Print nothing beyond the line with "Someone repainted the goblet": every line from the beginning of the data up to it, that line included, and no pictures.
_ _ _ _
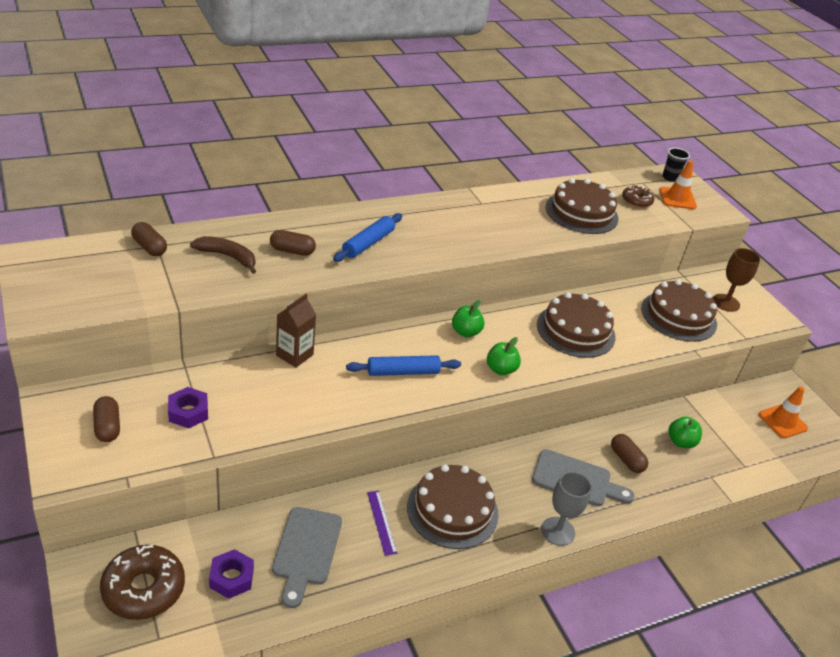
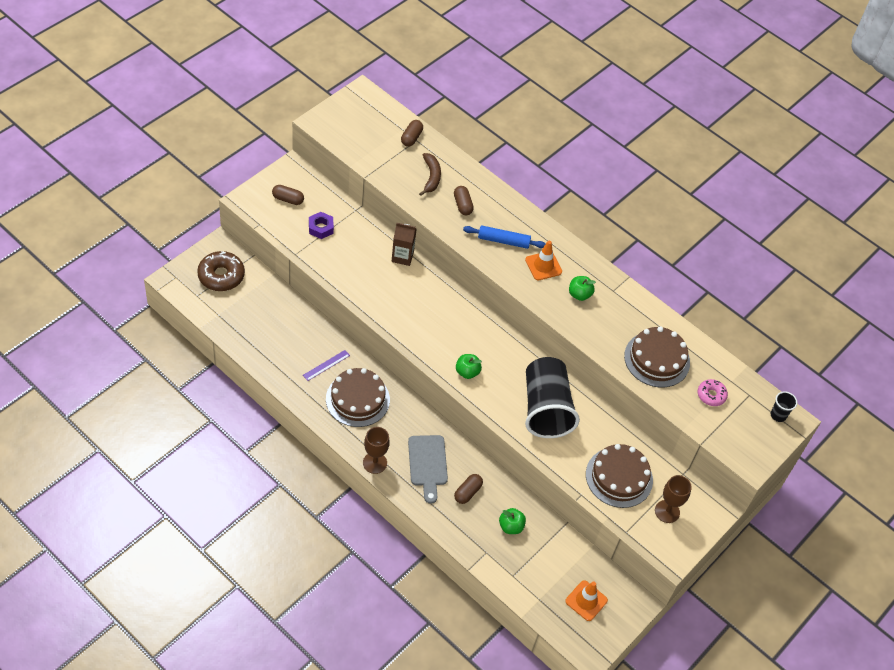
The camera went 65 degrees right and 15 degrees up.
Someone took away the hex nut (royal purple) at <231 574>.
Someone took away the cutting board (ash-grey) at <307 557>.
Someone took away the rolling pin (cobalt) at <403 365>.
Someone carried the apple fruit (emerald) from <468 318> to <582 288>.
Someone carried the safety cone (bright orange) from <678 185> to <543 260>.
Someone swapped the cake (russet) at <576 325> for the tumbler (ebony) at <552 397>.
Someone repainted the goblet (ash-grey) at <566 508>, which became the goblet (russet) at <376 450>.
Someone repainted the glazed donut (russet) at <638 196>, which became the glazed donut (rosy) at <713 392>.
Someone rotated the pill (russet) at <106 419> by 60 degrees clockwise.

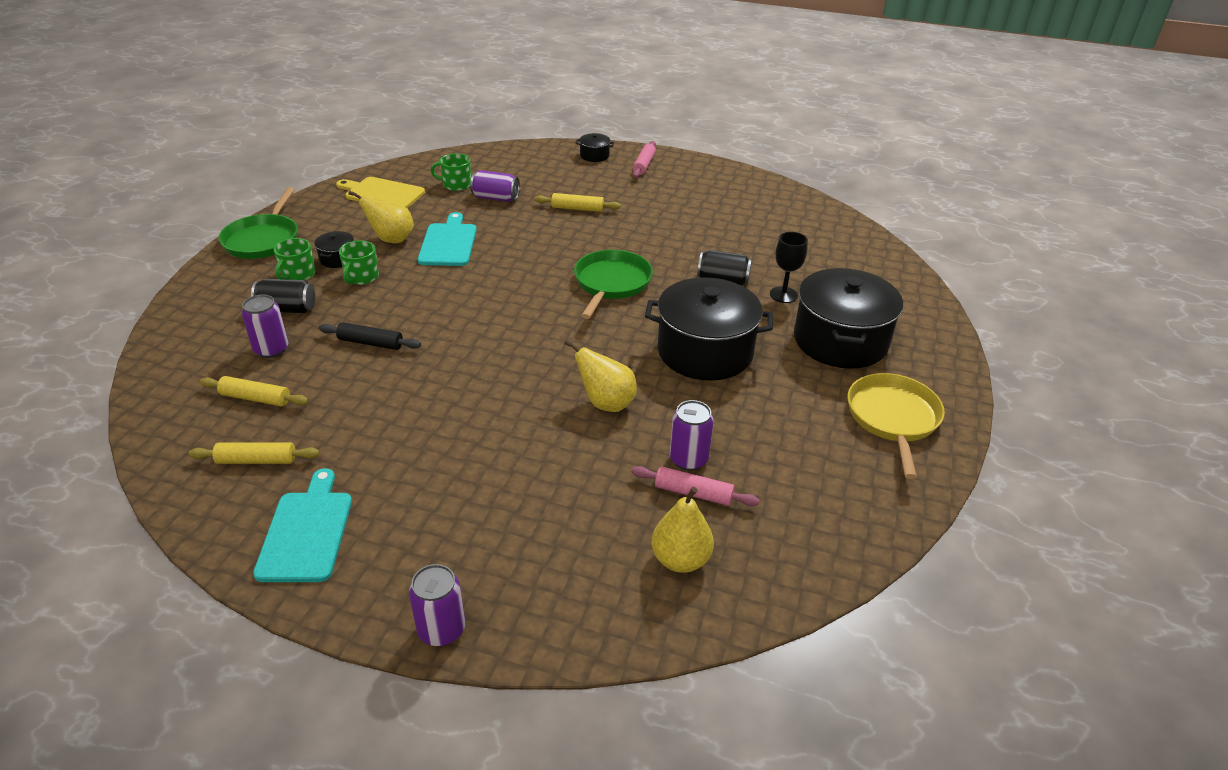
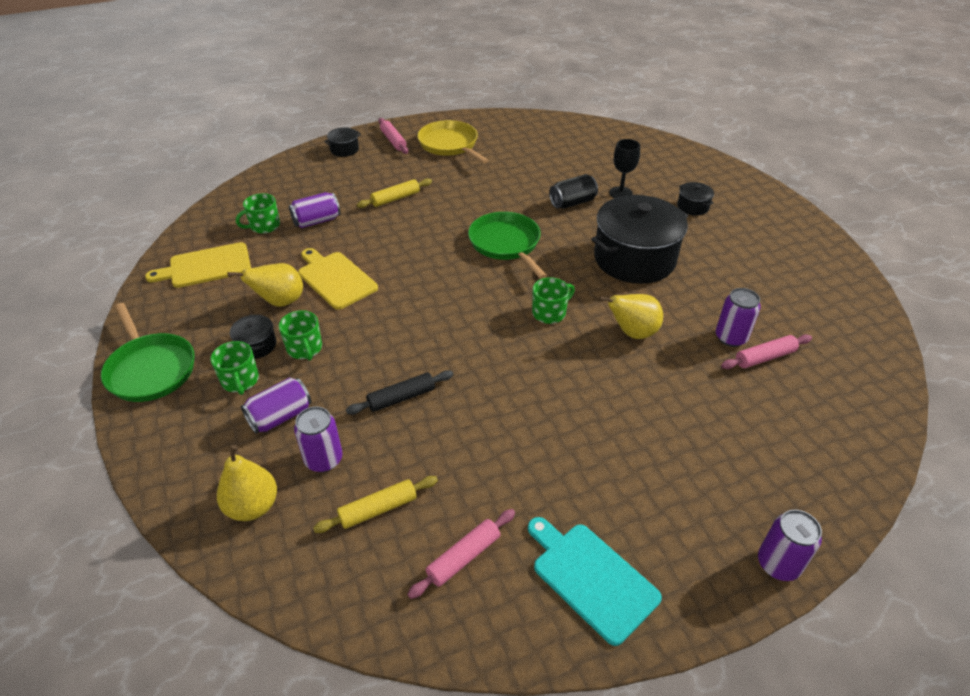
The camera went 40 degrees left and 5 degrees up.
Someone put down the mug (emerald) at <553 300>.
Someone carried the toy pear (golden) from <682 530> to <247 483>.
Someone carried the pan (golden) from <896 426> to <453 142>.
Someone repainted the rolling pin (golden) at <254 453>, which became the rolling pin (rosy) at <461 554>.
Someone repainted the can (ebony) at <283 296>, which became the can (royal purple) at <276 405>.
Someone repainted the cutting board (aqua) at <447 239>, which became the cutting board (golden) at <338 279>.
Someone scaled the stockpot (ebony) at <848 318> by 0.42.

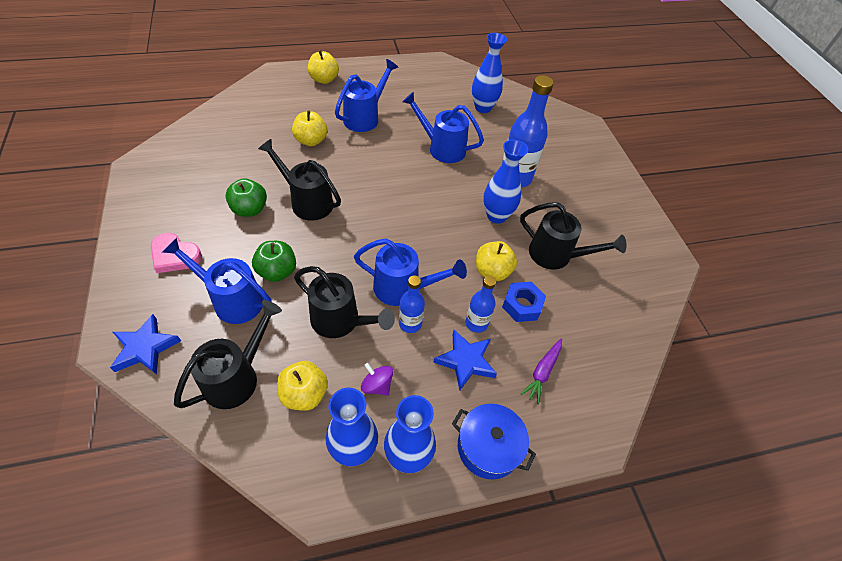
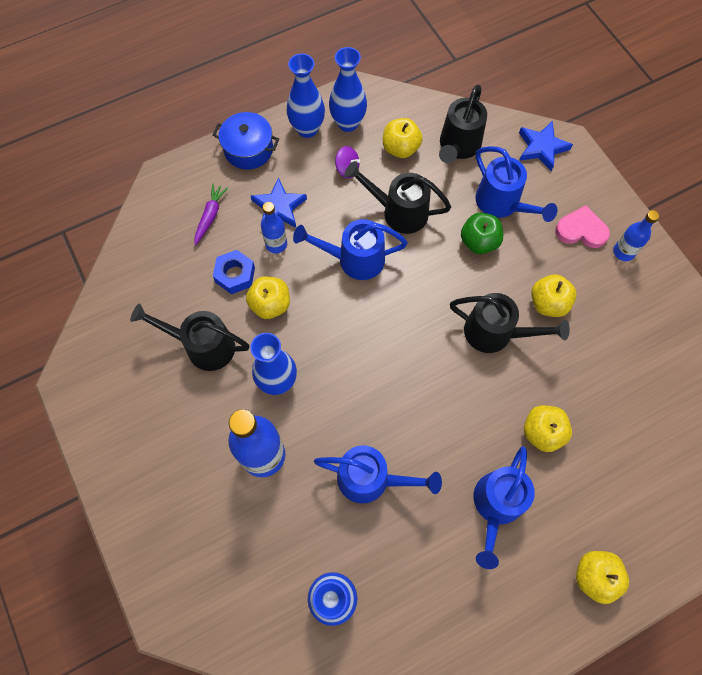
The camera went 170 degrees right and 15 degrees up.
Someone carried the bottle (cobalt) from <412 304> to <636 235>.
Someone repainted the apple fruit (emerald) at <246 197>, which became the apple fruit (golden) at <554 295>.
Someone rotated the watering pot (cobalt) at <216 281> by 45 degrees clockwise.

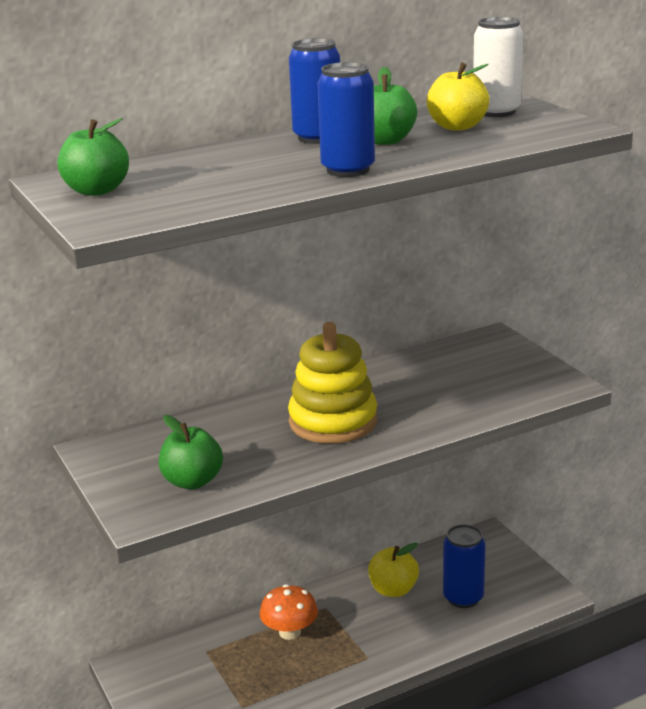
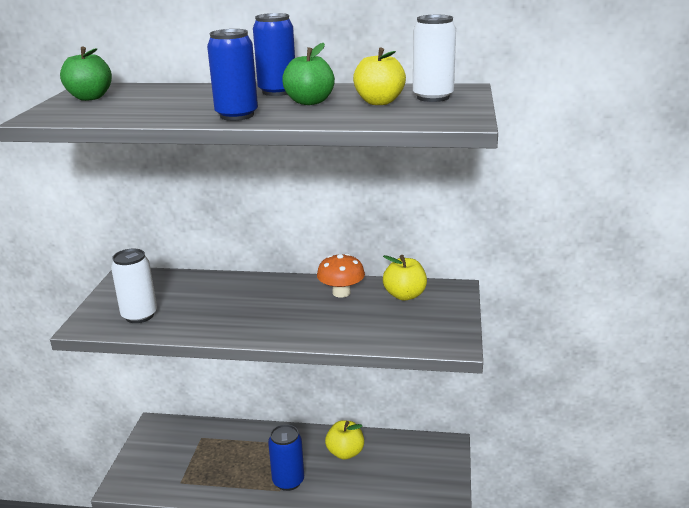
The camera went 35 degrees right and 0 degrees up.
Someone took away the ring stacker (golden) at <332 383>.
Someone put down the apple fruit (golden) at <405 277>.
Someone carried the mushroom (bright orange) from <289 612> to <341 275>.
Someone carried the can (cobalt) from <464 566> to <286 457>.
Someone swapped the apple fruit (emerald) at <191 452> for the can (white) at <134 286>.

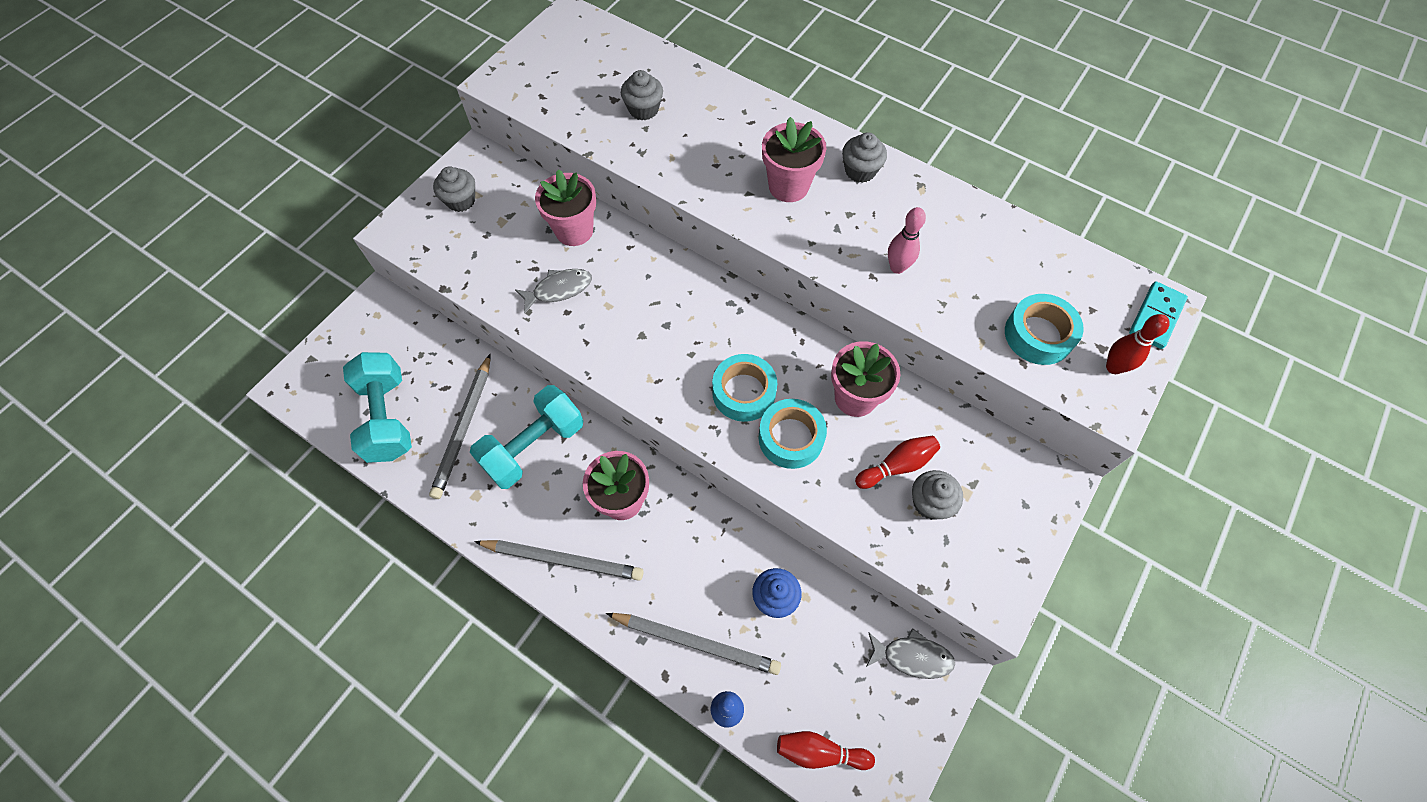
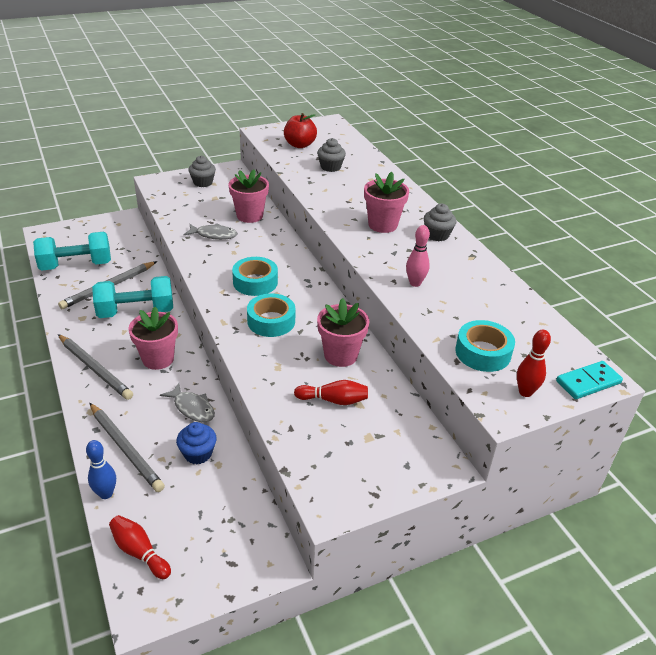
The camera went 30 degrees right and 25 degrees down.
Someone took away the fairy cake (ash-grey) at <937 495>.
Someone put down the apple fruit (crimson) at <300 130>.
Someone carried the sticky tape (aqua) from <793 434> to <255 276>.
Someone carried the fish (ash-grey) from <910 653> to <187 402>.
Someone rotated the free weight (aqua) at <377 407> by 60 degrees clockwise.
_ _ _ _
### Exercise response
The camera went 65 degrees right and 15 degrees up.
Someone took away the hex nut (royal purple) at <231 574>.
Someone took away the cutting board (ash-grey) at <307 557>.
Someone took away the rolling pin (cobalt) at <403 365>.
Someone carried the apple fruit (emerald) from <468 318> to <582 288>.
Someone carried the safety cone (bright orange) from <678 185> to <543 260>.
Someone swapped the cake (russet) at <576 325> for the tumbler (ebony) at <552 397>.
Someone repainted the goblet (ash-grey) at <566 508>, which became the goblet (russet) at <376 450>.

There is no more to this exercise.